Content starts

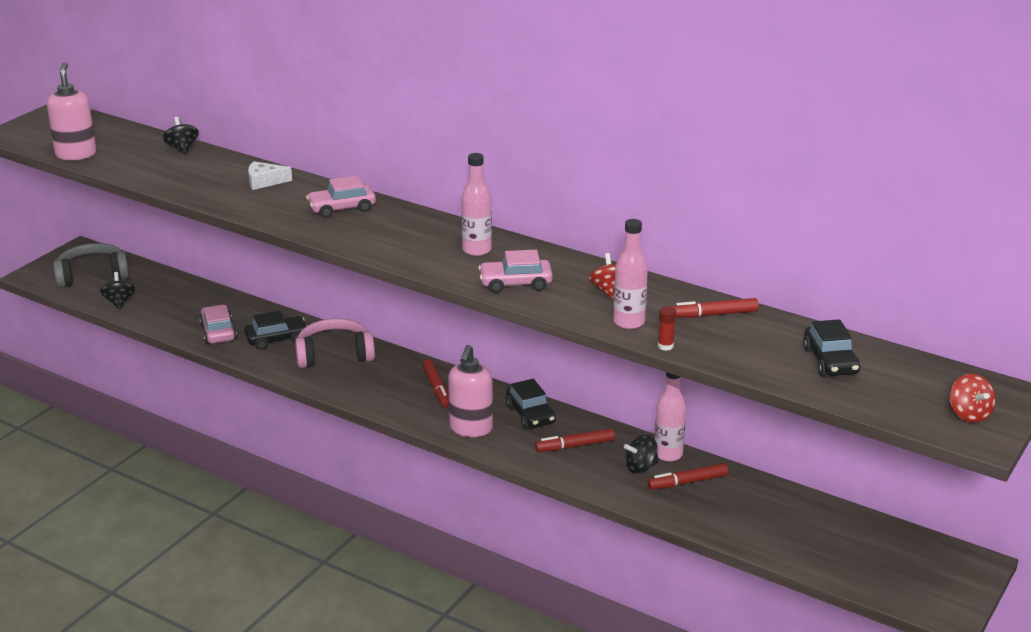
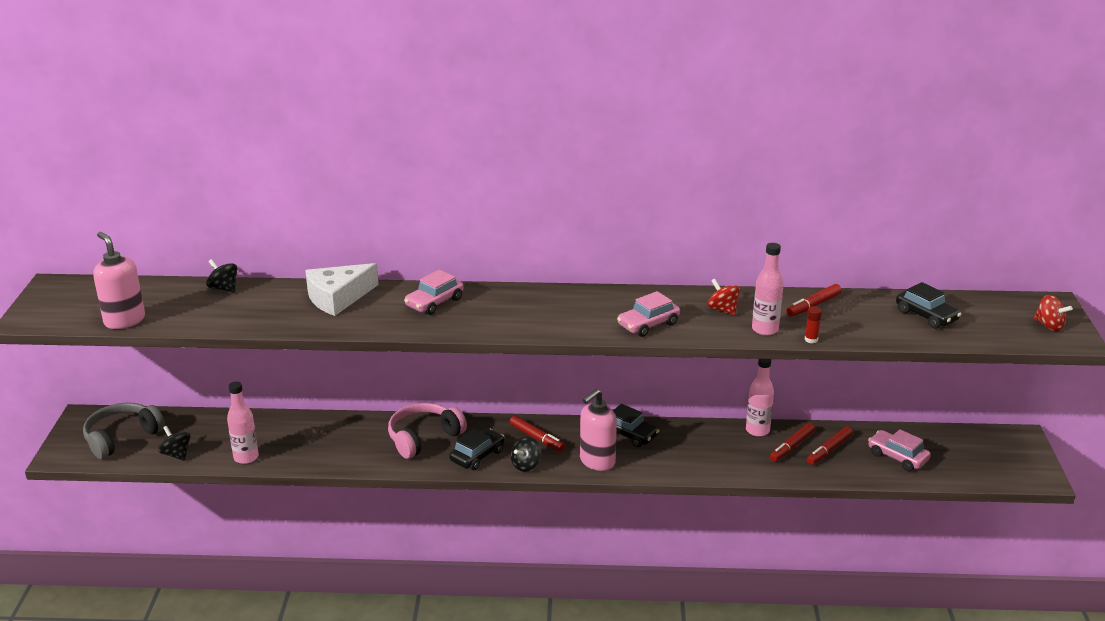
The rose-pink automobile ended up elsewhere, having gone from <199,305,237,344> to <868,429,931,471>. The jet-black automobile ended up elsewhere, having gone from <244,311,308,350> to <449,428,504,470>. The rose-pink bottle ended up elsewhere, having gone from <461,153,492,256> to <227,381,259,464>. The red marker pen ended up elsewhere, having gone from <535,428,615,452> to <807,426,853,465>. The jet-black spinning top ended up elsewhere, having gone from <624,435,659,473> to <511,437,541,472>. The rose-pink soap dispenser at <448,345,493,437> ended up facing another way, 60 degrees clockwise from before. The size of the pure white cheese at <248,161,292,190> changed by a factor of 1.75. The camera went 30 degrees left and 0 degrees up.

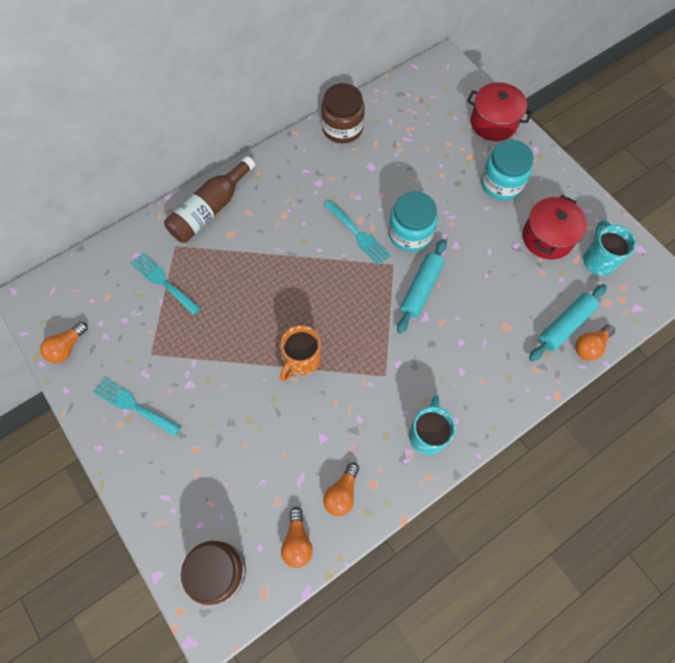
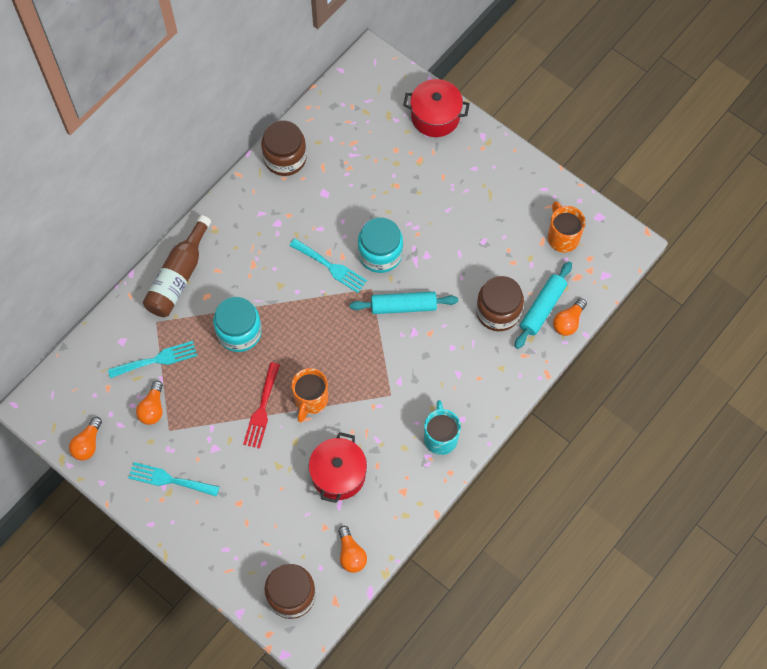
The second view gained the red fork at <243,362,280,449>. The second view gained the brown preserve jar at <476,276,524,331>. The orange-coloured bulb ended up elsewhere, having gone from <323,462,359,516> to <136,380,163,425>. The turquoise preserve jar ended up elsewhere, having gone from <481,140,534,200> to <213,297,262,352>. The red stockpot ended up elsewhere, having gone from <523,195,587,259> to <309,432,367,503>. What was the turquoise coffee mug at <583,220,636,276> turned into the orange-coloured coffee mug at <548,201,585,252>. The turquoise fork at <130,253,201,315> ended up facing another way, 135 degrees clockwise from before. The turquoise pastry roller at <397,239,447,334> ended up facing another way, 75 degrees clockwise from before. The camera went 15 degrees left and 0 degrees up.

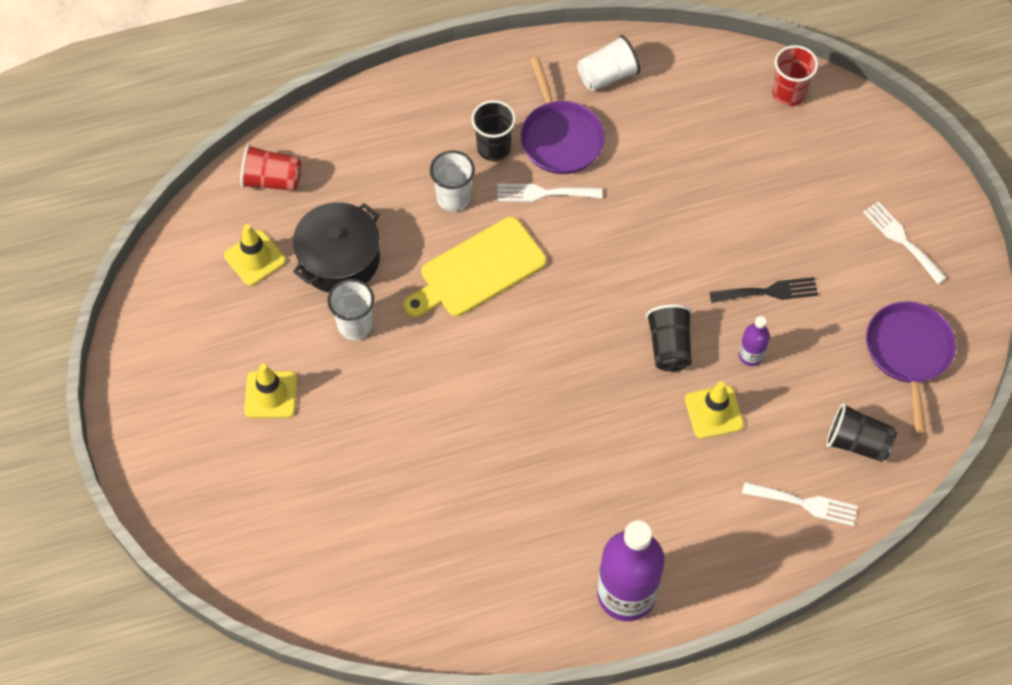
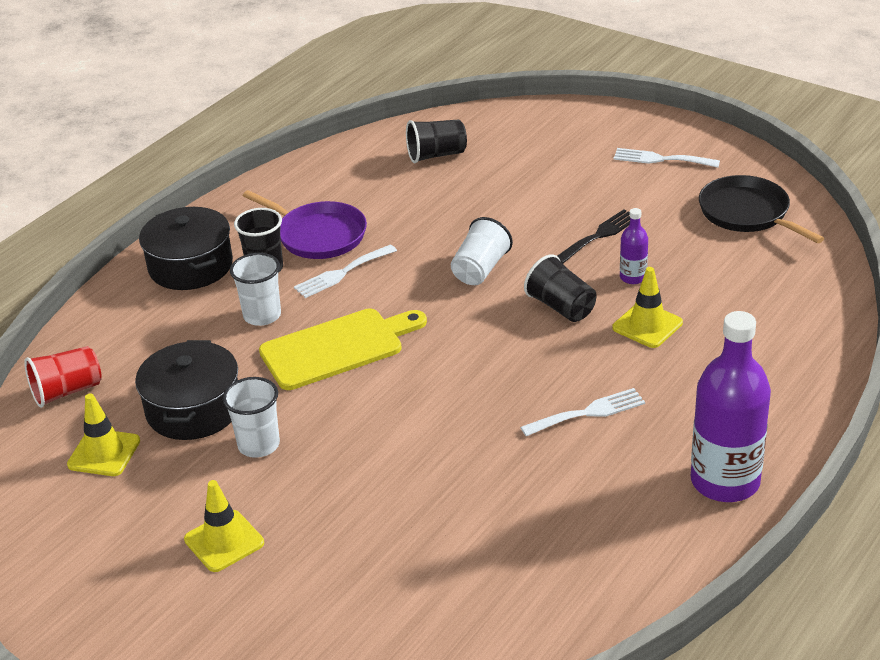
The second view lost the red cup at <773,45,818,106>. The second view gained the jet-black stockpot at <139,207,233,290>. The pure white cup ended up elsewhere, having gone from <577,35,640,91> to <451,217,513,285>. The pure white fork ended up elsewhere, having gone from <742,482,858,526> to <520,388,645,436>. The jet-black cup ended up elsewhere, having gone from <826,403,897,462> to <406,120,467,163>. What was the purple pan at <866,301,956,433> turned into the jet-black pan at <699,175,824,243>. The bright yellow cutting board at <403,217,547,317> ended up facing another way, 135 degrees counterclockwise from before. The camera went 35 degrees left and 25 degrees down.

Content ends

## What is expected
Copy the listing exactly. Leave the pictures out.

## Answer box
The rose-pink automobile ended up elsewhere, having gone from <199,305,237,344> to <868,429,931,471>. The jet-black automobile ended up elsewhere, having gone from <244,311,308,350> to <449,428,504,470>. The rose-pink bottle ended up elsewhere, having gone from <461,153,492,256> to <227,381,259,464>. The red marker pen ended up elsewhere, having gone from <535,428,615,452> to <807,426,853,465>. The jet-black spinning top ended up elsewhere, having gone from <624,435,659,473> to <511,437,541,472>. The rose-pink soap dispenser at <448,345,493,437> ended up facing another way, 60 degrees clockwise from before. The size of the pure white cheese at <248,161,292,190> changed by a factor of 1.75. The camera went 30 degrees left and 0 degrees up.

The second view gained the red fork at <243,362,280,449>. The second view gained the brown preserve jar at <476,276,524,331>. The orange-coloured bulb ended up elsewhere, having gone from <323,462,359,516> to <136,380,163,425>. The turquoise preserve jar ended up elsewhere, having gone from <481,140,534,200> to <213,297,262,352>. The red stockpot ended up elsewhere, having gone from <523,195,587,259> to <309,432,367,503>. What was the turquoise coffee mug at <583,220,636,276> turned into the orange-coloured coffee mug at <548,201,585,252>. The turquoise fork at <130,253,201,315> ended up facing another way, 135 degrees clockwise from before. The turquoise pastry roller at <397,239,447,334> ended up facing another way, 75 degrees clockwise from before. The camera went 15 degrees left and 0 degrees up.

The second view lost the red cup at <773,45,818,106>. The second view gained the jet-black stockpot at <139,207,233,290>. The pure white cup ended up elsewhere, having gone from <577,35,640,91> to <451,217,513,285>. The pure white fork ended up elsewhere, having gone from <742,482,858,526> to <520,388,645,436>. The jet-black cup ended up elsewhere, having gone from <826,403,897,462> to <406,120,467,163>. What was the purple pan at <866,301,956,433> turned into the jet-black pan at <699,175,824,243>. The bright yellow cutting board at <403,217,547,317> ended up facing another way, 135 degrees counterclockwise from before. The camera went 35 degrees left and 25 degrees down.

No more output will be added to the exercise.